### EXERCISE BRIEF
Make a verbatim transcription of the records, without the pictures.
□ □ □ □ □ □ □
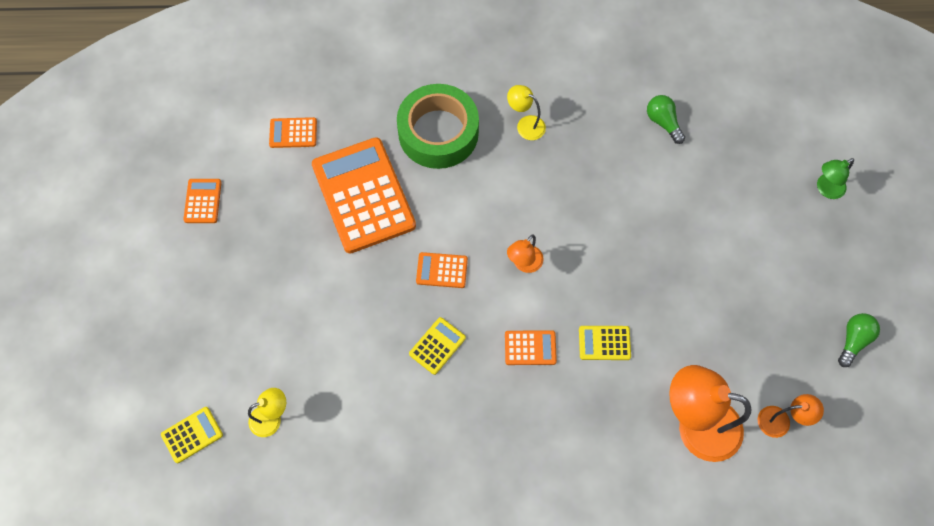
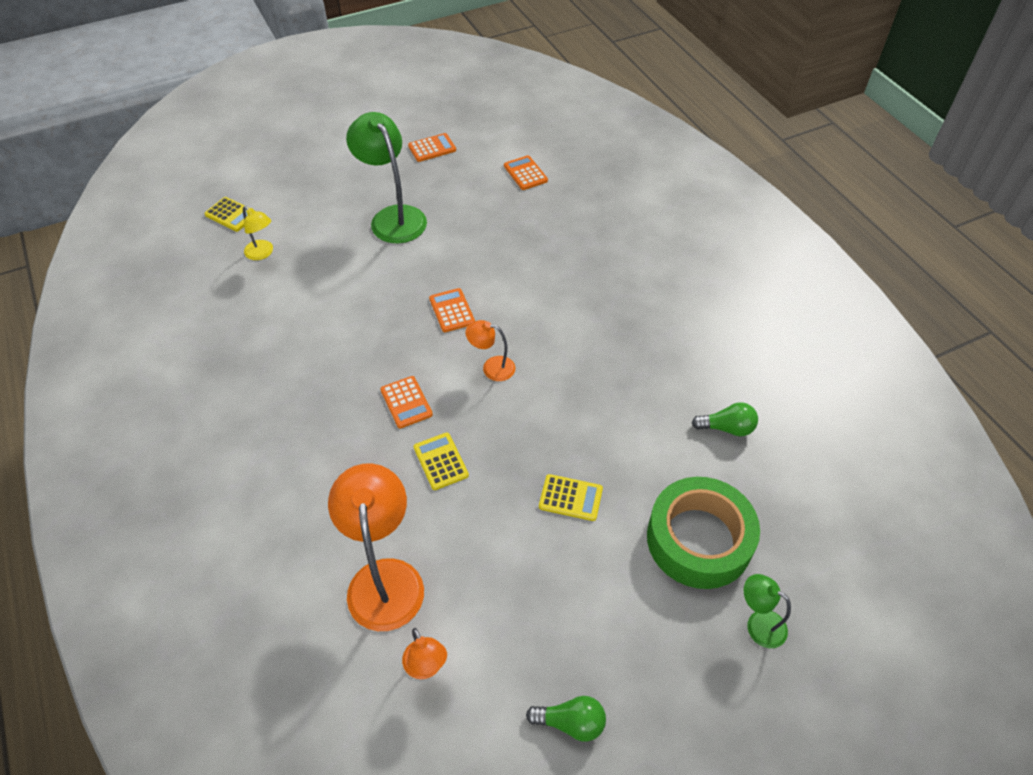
camera: 65 degrees right, 15 degrees down
(287, 276) = (393, 217): none -> green lamp
(363, 195) = (494, 234): orange calculator -> none
(437, 346) = (375, 333): yellow calculator -> yellow calculator (570, 498)
(438, 133) = (589, 260): green tape -> green tape (699, 539)
(525, 125) = (641, 317): yellow lamp -> none
(663, 122) = (727, 428): green light bulb -> green light bulb turned 60 degrees clockwise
□ □ □ □ □ □ □
### COMPLETED TASK
camera: 65 degrees right, 15 degrees down
(287, 276) = (393, 217): none -> green lamp
(363, 195) = (494, 234): orange calculator -> none
(437, 346) = (375, 333): yellow calculator -> yellow calculator (570, 498)
(438, 133) = (589, 260): green tape -> green tape (699, 539)
(525, 125) = (641, 317): yellow lamp -> none
(663, 122) = (727, 428): green light bulb -> green light bulb turned 60 degrees clockwise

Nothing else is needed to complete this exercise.